Start of PROVIDED MATERIAL

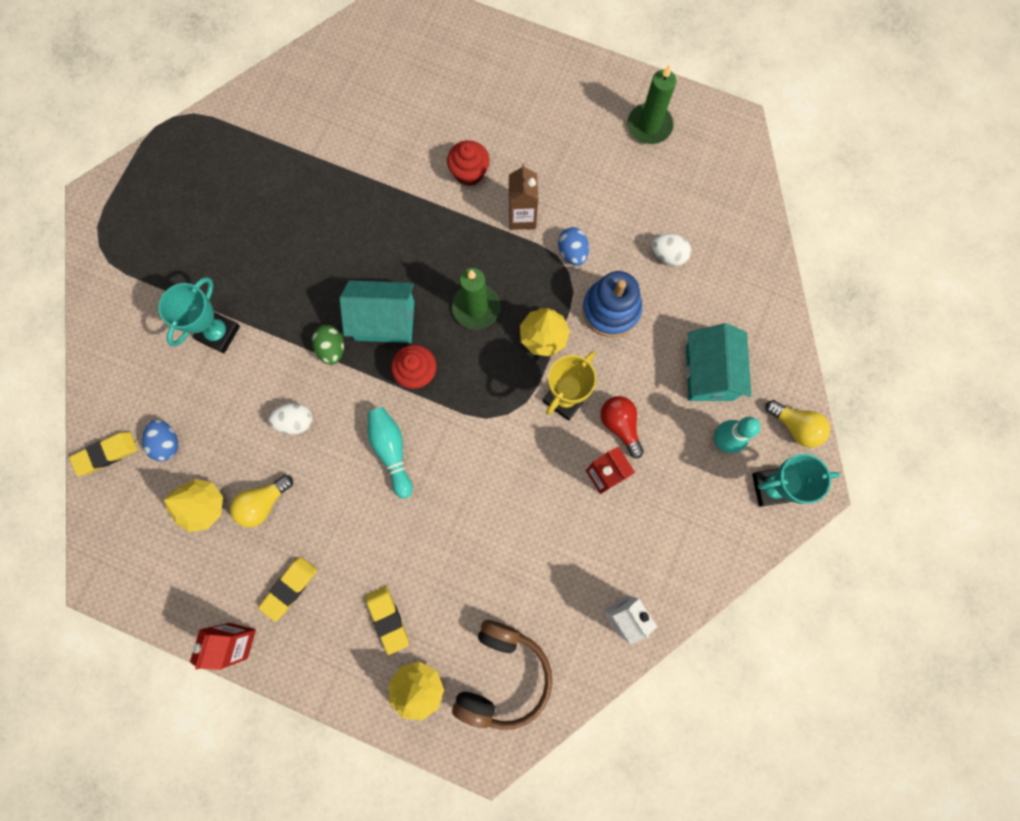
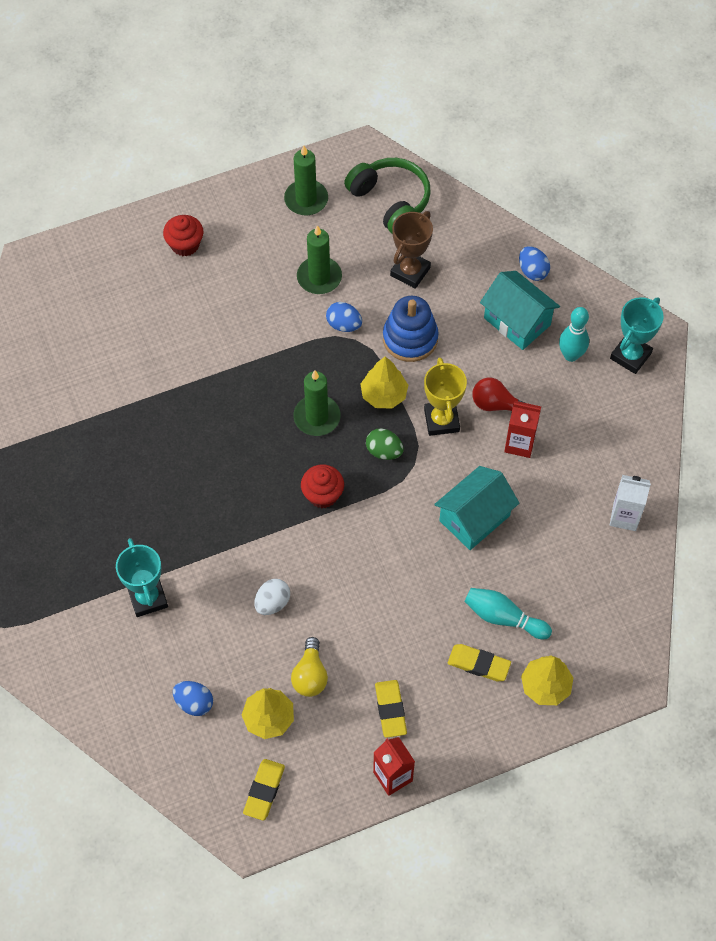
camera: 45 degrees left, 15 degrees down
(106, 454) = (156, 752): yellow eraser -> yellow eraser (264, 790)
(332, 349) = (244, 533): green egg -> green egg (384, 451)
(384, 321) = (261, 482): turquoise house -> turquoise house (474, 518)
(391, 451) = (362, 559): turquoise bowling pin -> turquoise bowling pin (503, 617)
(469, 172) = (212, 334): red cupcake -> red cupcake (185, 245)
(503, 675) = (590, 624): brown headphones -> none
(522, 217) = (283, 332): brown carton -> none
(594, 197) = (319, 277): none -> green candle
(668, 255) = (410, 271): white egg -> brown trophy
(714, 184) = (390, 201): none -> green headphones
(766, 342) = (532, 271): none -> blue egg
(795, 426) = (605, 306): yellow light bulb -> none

End of PROVIDED MATERIAL
Start of PROVIDED MATERIAL

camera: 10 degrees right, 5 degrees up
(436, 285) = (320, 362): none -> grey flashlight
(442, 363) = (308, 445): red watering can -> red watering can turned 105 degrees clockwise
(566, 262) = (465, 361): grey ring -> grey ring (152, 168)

End of PROVIDED MATERIAL
Start of PROVIDED MATERIAL

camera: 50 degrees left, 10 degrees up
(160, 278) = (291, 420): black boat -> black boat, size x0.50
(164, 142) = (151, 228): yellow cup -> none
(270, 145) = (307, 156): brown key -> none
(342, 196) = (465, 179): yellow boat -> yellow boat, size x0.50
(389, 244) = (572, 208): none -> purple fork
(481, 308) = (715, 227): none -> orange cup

End of PROVIDED MATERIAL

* _BRIEF_: The entries above hold the needed span. Transcribe exactly the lines from the one with "(332, 349) = (244, 533): green" to the one with "(795, 426) = (605, 306): yellow", both included.

* _EXERCISE RESULT_:
(332, 349) = (244, 533): green egg -> green egg (384, 451)
(384, 321) = (261, 482): turquoise house -> turquoise house (474, 518)
(391, 451) = (362, 559): turquoise bowling pin -> turquoise bowling pin (503, 617)
(469, 172) = (212, 334): red cupcake -> red cupcake (185, 245)
(503, 675) = (590, 624): brown headphones -> none
(522, 217) = (283, 332): brown carton -> none
(594, 197) = (319, 277): none -> green candle
(668, 255) = (410, 271): white egg -> brown trophy
(714, 184) = (390, 201): none -> green headphones
(766, 342) = (532, 271): none -> blue egg
(795, 426) = (605, 306): yellow light bulb -> none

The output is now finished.